=== Begin Enclosure ===

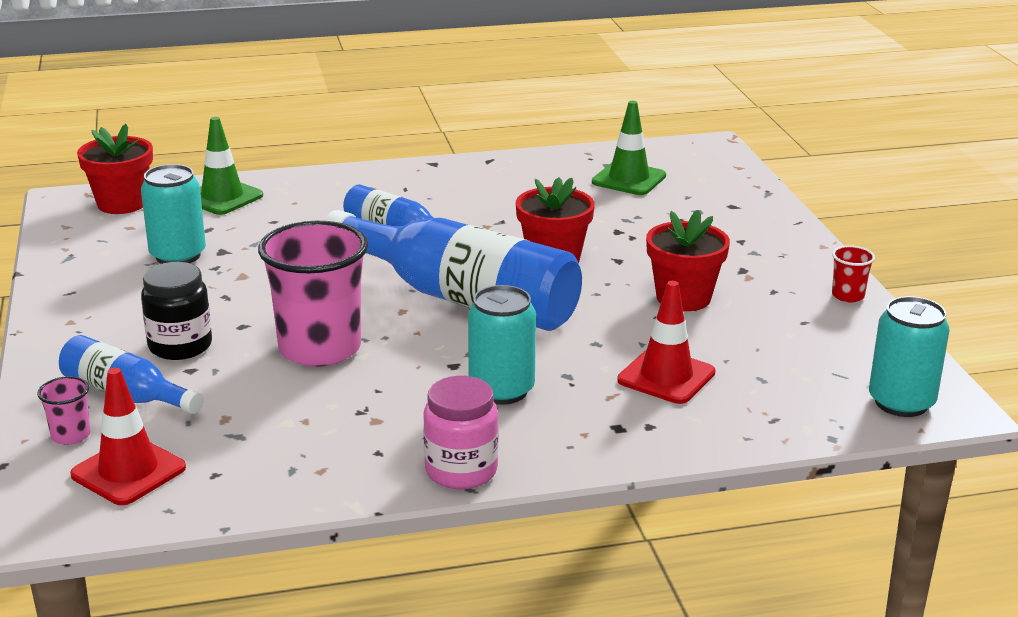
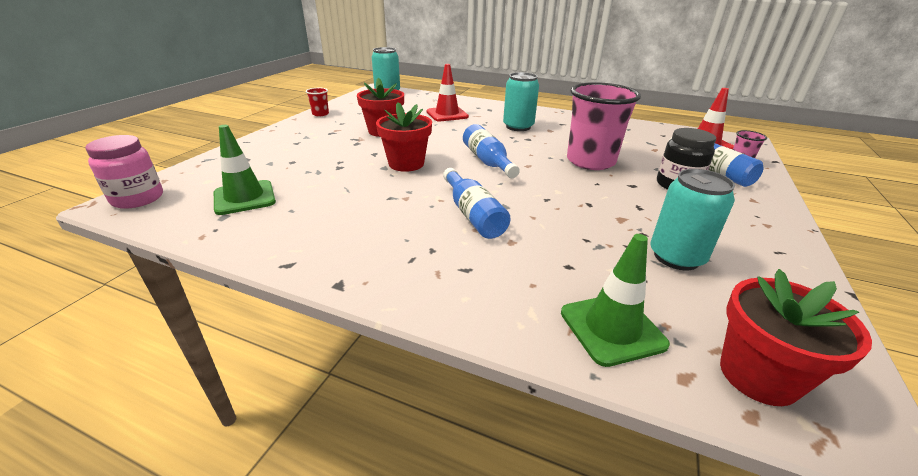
camera: 145 degrees left, 5 degrees up
blue bottle [325,210,582,331] -> blue bottle [463,124,520,178], size x0.52
pink jar [423,376,499,489] -> pink jar moved to [85,135,163,209]

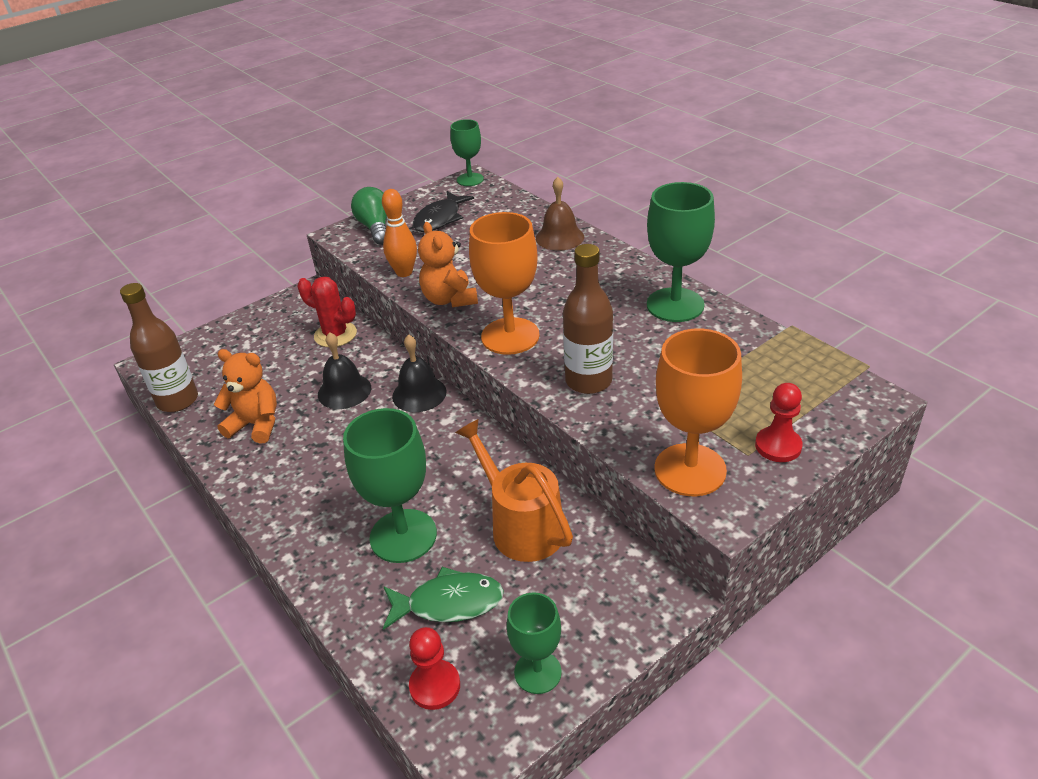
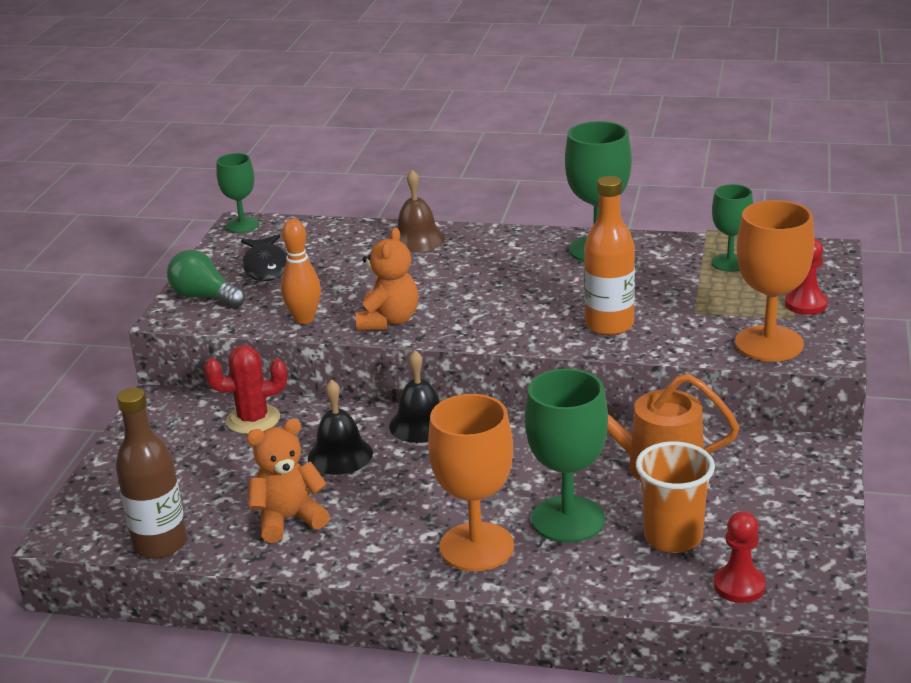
camera: 40 degrees left, 10 degrees down
green fish [383,567,504,630] -> orange cup [636,441,715,553]
orange teddy bear [418,222,478,307] -> orange teddy bear turned 105 degrees counterclockwise [356,228,418,331]
orange goblet [469,212,539,355] -> orange goblet moved to [428,394,514,571]
green goblet [507,592,562,694] -> green goblet moved to [712,184,753,272]
brown bottle [563,244,613,394] -> orange bottle [584,176,635,335]

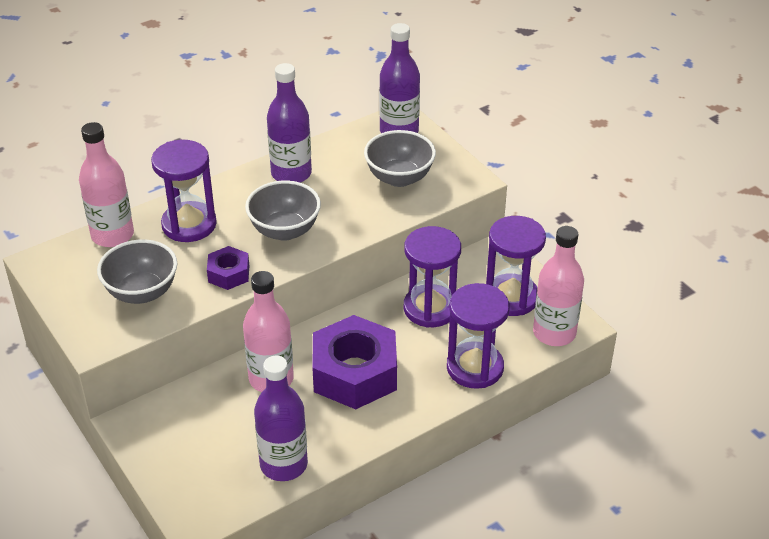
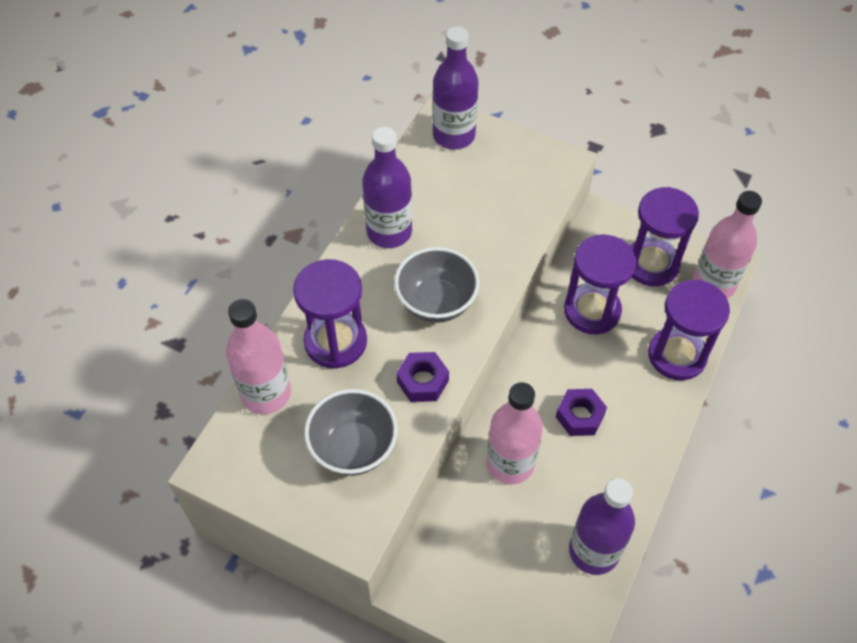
camera: 30 degrees left, 15 degrees up
purple nut [312,315,397,409] -> purple nut [556,389,607,436], size x0.49
grey bowl [364,130,436,187] -> none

=== End Enclosure ===

Copy out exactly the material that runs from the line with "orange goblet [469,212,539,355]" to the line with "camera: 30 degrees left, 15 degrees up", ends included, and leave the pictures behind.

**Result:**
orange goblet [469,212,539,355] -> orange goblet moved to [428,394,514,571]
green goblet [507,592,562,694] -> green goblet moved to [712,184,753,272]
brown bottle [563,244,613,394] -> orange bottle [584,176,635,335]

camera: 30 degrees left, 15 degrees up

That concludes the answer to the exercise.